* Task directions: Only the lines below between the ones containing "F1: 5A (+5V, JACK) -> 5A (AOUT, JACK)" and "V1: AC 6V (GND, SRC)", inclusive, are to be reproduced, each exactly as it stands.

* Working data:
-=-=-=-=-
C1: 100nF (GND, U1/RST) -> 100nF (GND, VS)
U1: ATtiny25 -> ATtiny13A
-=-=-=-=-
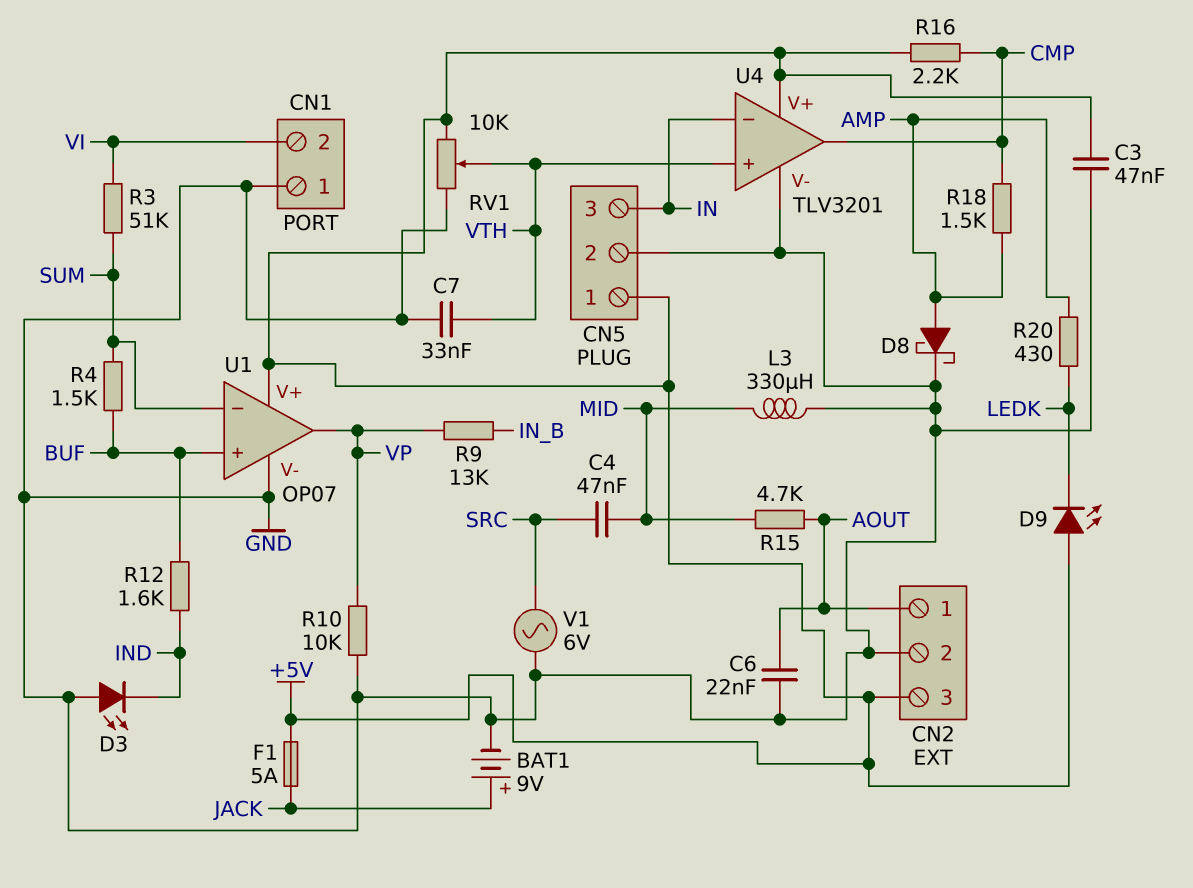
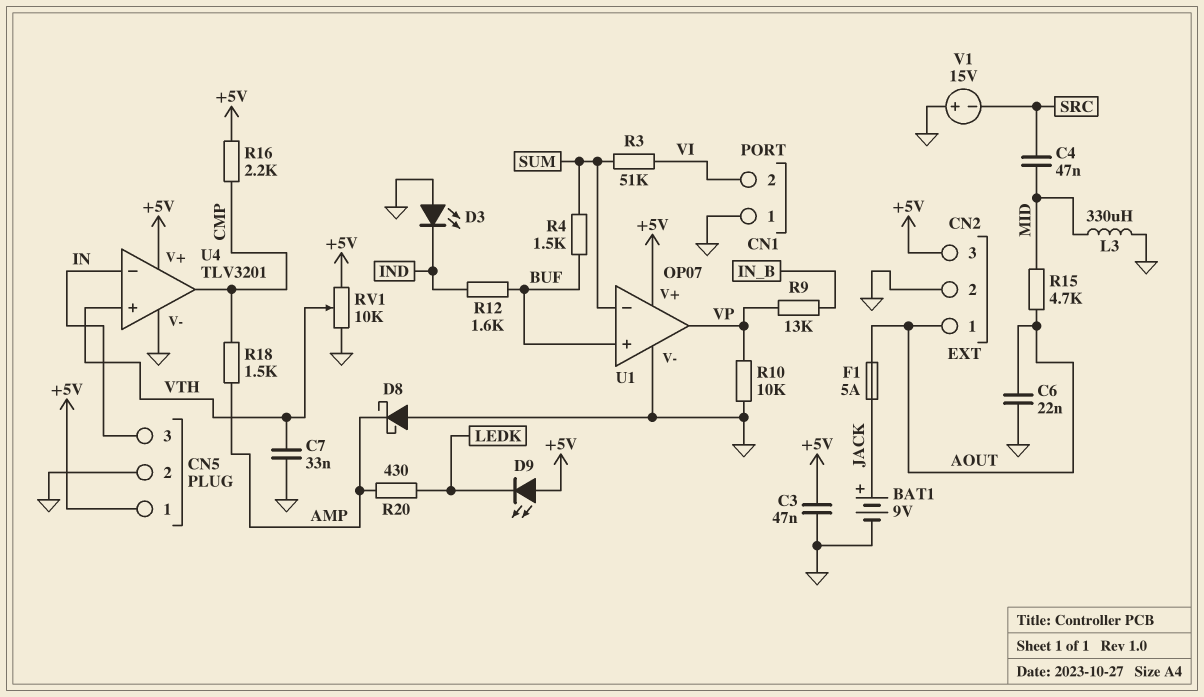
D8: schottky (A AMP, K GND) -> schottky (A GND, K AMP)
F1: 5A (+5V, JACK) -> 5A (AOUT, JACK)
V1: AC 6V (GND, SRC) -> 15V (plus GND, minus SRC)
-=-=-=-=-
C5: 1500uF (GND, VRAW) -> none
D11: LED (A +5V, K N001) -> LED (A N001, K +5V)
-=-=-=-=-
* Exercise solution:
F1: 5A (+5V, JACK) -> 5A (AOUT, JACK)
V1: AC 6V (GND, SRC) -> 15V (plus GND, minus SRC)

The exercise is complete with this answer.